STATED TASK: Below is some material; set it all down exactly, apart from the pictures.

PROVIDED DATA:
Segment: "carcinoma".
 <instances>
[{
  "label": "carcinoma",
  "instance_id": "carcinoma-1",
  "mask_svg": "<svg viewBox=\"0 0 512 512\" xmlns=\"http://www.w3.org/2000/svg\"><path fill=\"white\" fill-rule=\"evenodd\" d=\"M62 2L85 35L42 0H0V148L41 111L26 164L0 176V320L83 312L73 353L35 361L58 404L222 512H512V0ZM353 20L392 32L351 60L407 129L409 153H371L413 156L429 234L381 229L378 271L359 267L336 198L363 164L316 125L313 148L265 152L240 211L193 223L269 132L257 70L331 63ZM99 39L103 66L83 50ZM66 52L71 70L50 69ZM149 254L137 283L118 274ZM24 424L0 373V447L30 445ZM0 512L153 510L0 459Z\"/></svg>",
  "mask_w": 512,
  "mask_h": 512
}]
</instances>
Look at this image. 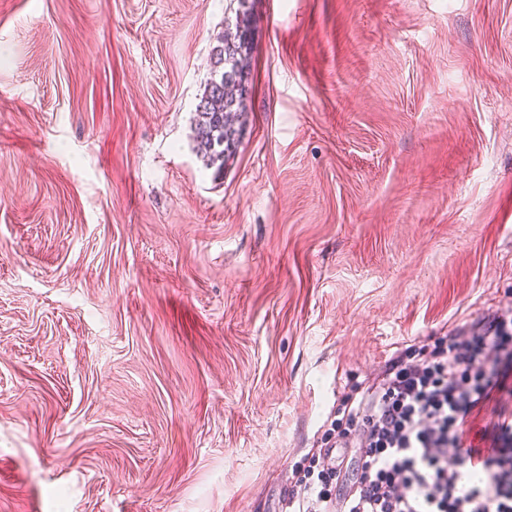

WRITTEN ANSWER:
Segment: "carcinoma".
 <instances>
[{
  "label": "carcinoma",
  "instance_id": "carcinoma-1",
  "mask_svg": "<svg viewBox=\"0 0 512 512\" xmlns=\"http://www.w3.org/2000/svg\"><path fill=\"white\" fill-rule=\"evenodd\" d=\"M62 2L85 35L42 0H0V148L41 111L26 164L0 176V320L83 312L73 353L35 361L58 404L222 512H512V0ZM353 20L392 32L351 60L407 129L409 153H371L413 156L429 234L381 229L378 271L359 267L336 198L363 164L316 125L313 148L265 152L240 211L193 223L269 132L257 70L331 63ZM99 39L103 66L83 50ZM66 52L71 70L50 69ZM149 254L137 283L118 274ZM24 424L0 373V447L30 445ZM0 512L153 510L0 459Z\"/></svg>",
  "mask_w": 512,
  "mask_h": 512
}]
</instances>
Look at this image. 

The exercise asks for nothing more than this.